## Description of the task:
When you copy the data, keep every line exactly as written and skip the pictures.

## Task input:
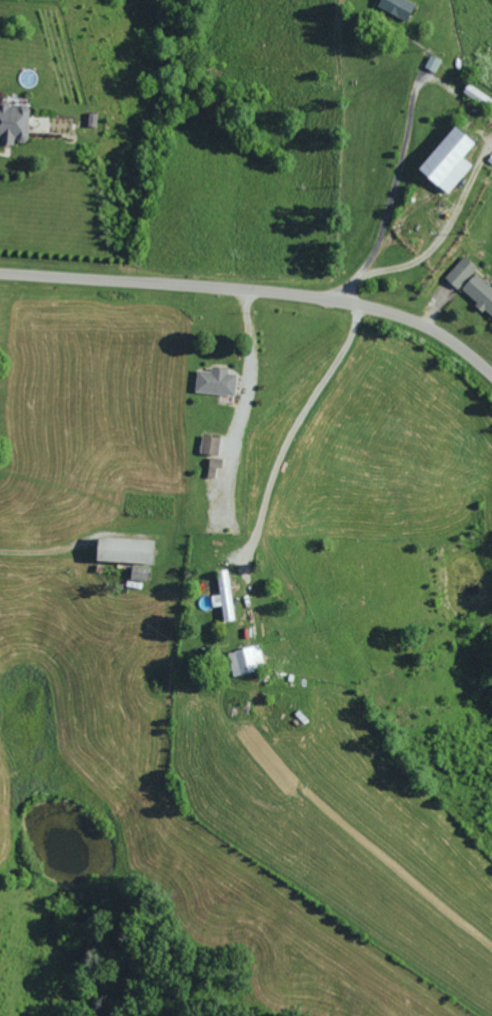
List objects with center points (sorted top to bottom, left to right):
building: (394, 8)
building: (431, 63)
building: (12, 123)
building: (446, 158)
building: (490, 158)
building: (459, 271)
road: (256, 288)
building: (479, 291)
building: (214, 380)
building: (208, 444)
building: (212, 466)
building: (121, 548)
building: (137, 572)
building: (223, 595)
building: (244, 658)

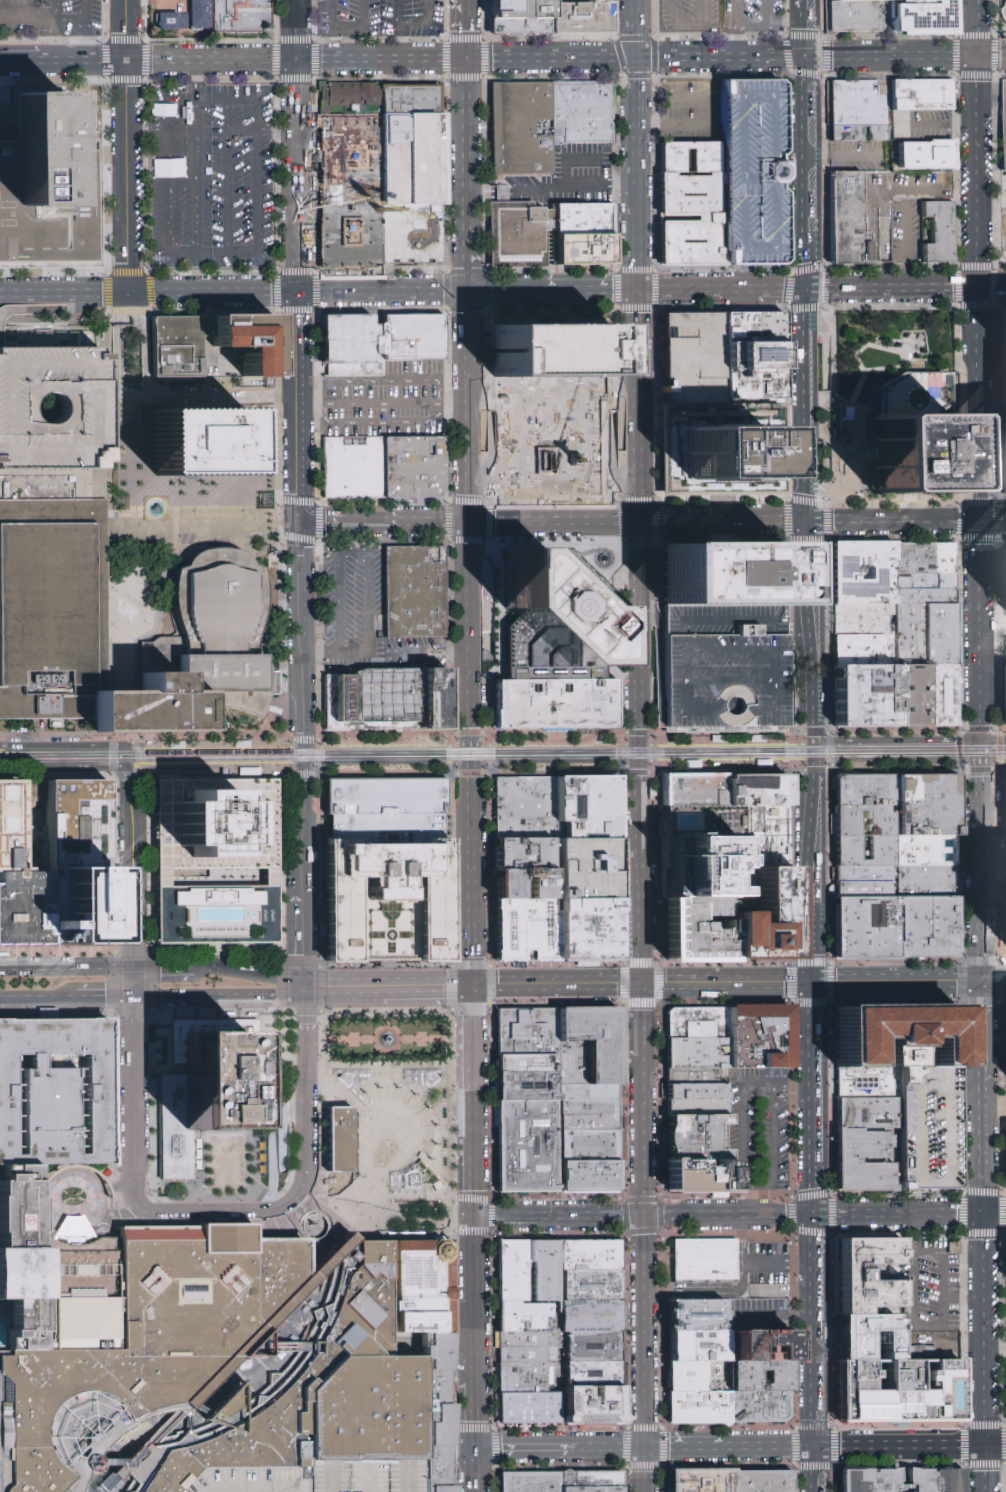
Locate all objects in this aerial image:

## Expected answer:
List objects with center points (sorted top to bottom, left to right):
building: (394, 8)
building: (431, 63)
building: (12, 123)
building: (446, 158)
building: (490, 158)
building: (459, 271)
road: (256, 288)
building: (479, 291)
building: (214, 380)
building: (208, 444)
building: (212, 466)
building: (121, 548)
building: (137, 572)
building: (223, 595)
building: (244, 658)

Locate all objects in this aerial image:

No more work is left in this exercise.